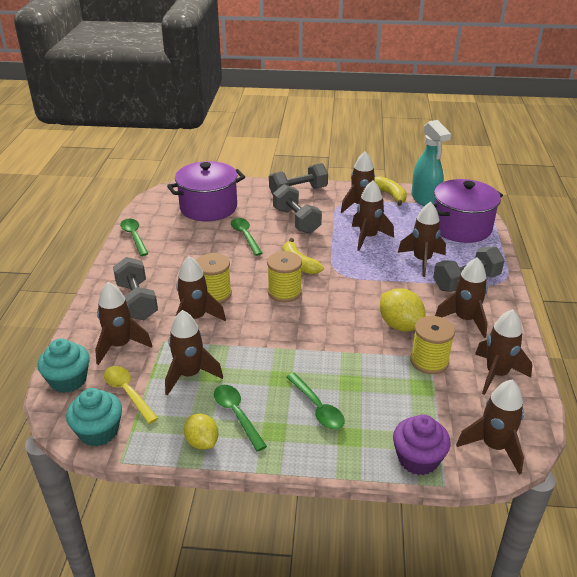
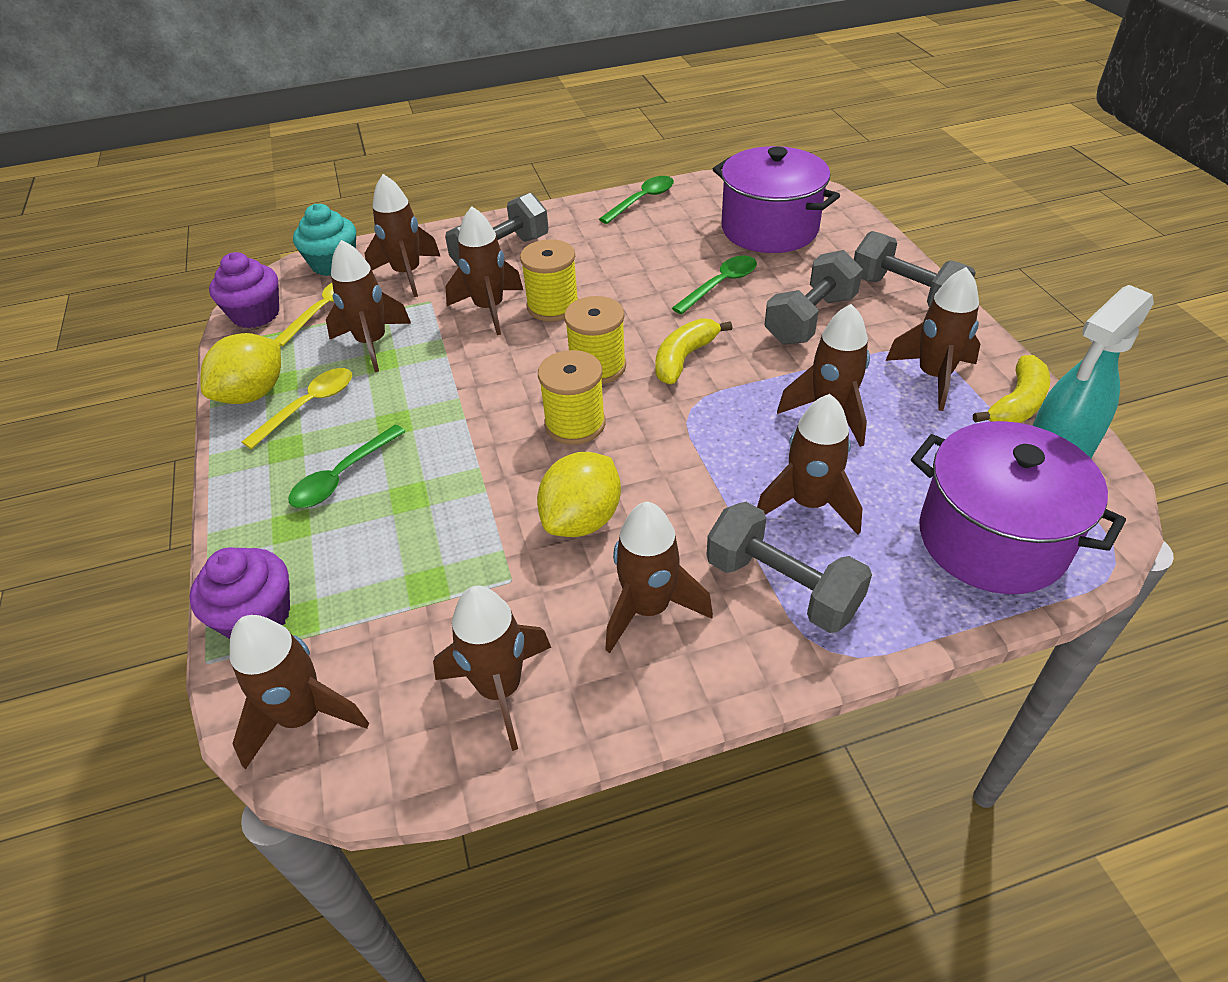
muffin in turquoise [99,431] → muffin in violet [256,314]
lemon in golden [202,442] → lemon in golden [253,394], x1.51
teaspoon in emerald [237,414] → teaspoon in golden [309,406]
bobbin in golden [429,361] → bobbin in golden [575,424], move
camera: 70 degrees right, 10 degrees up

--- What needs to be done ---
Repeat the material exactly. Skip the images.

--- Exercise output ---
muffin in turquoise [99,431] → muffin in violet [256,314]
lemon in golden [202,442] → lemon in golden [253,394], x1.51
teaspoon in emerald [237,414] → teaspoon in golden [309,406]
bobbin in golden [429,361] → bobbin in golden [575,424], move
camera: 70 degrees right, 10 degrees up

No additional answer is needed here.